Problem description:
Check each line below for "moved" and report how many have it, nothing else.

Extracted records:

──────────

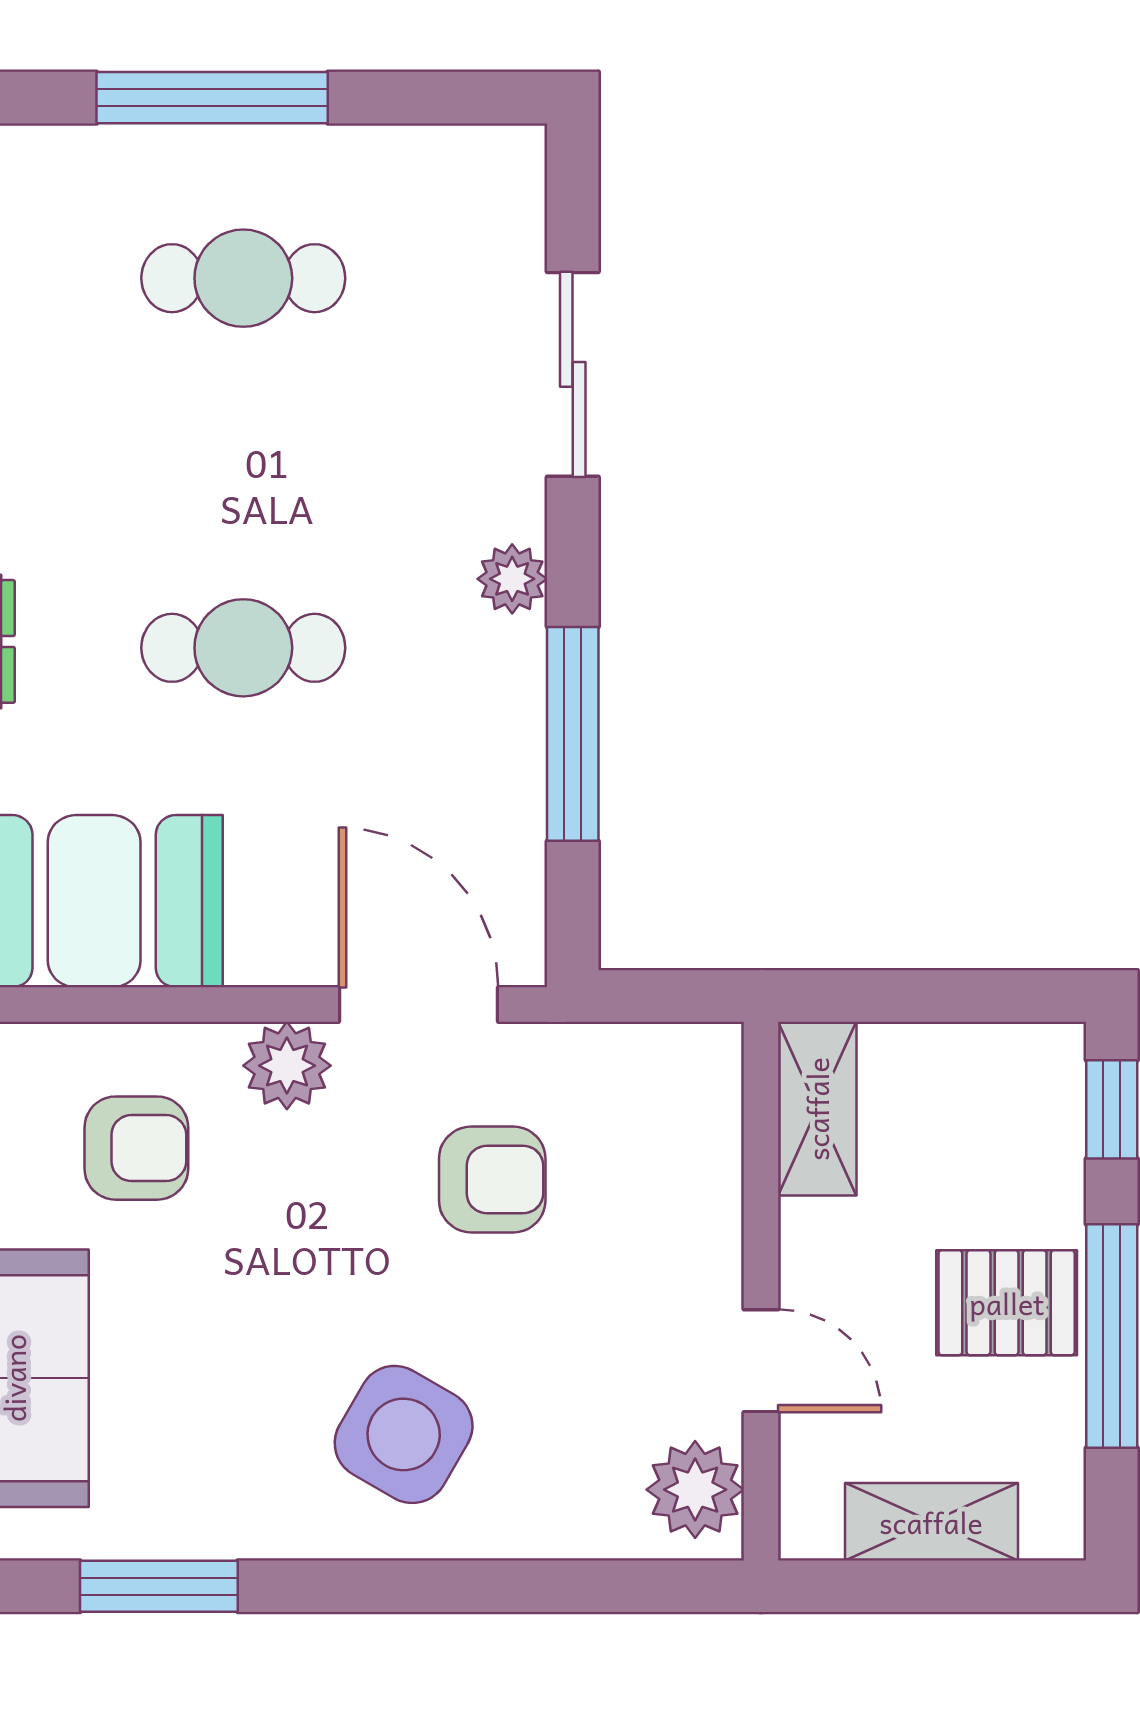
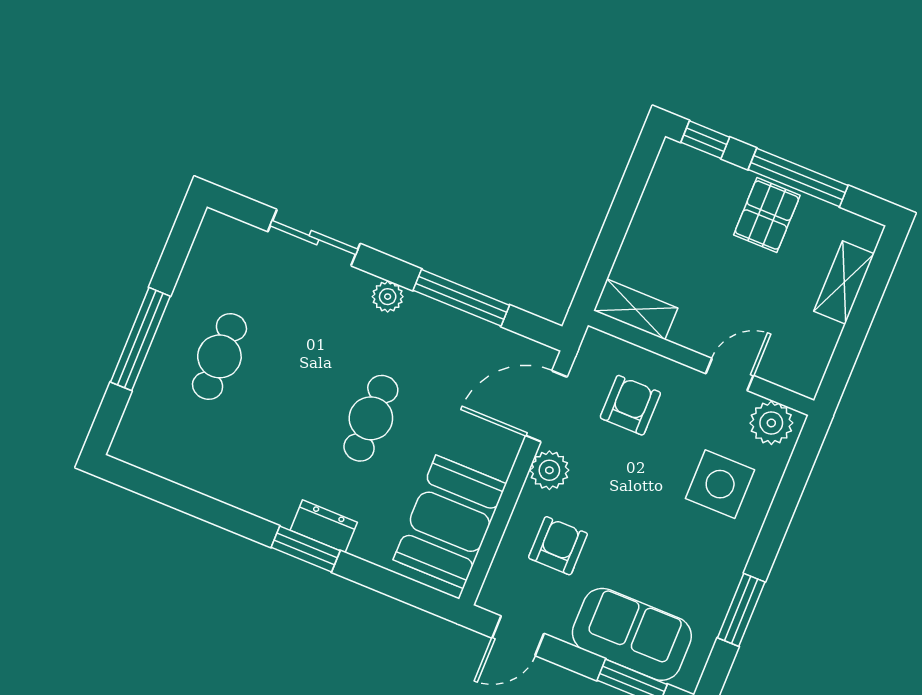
shelving: (817, 1109) -> (636, 309), moved
wall: (761, 1291) -> (701, 363), moved
door: (761, 1361) -> (730, 375), moved
side table: (404, 1434) -> (720, 484), turned -30
plant: (695, 1490) -> (771, 423), moved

──────────

Answer section:
4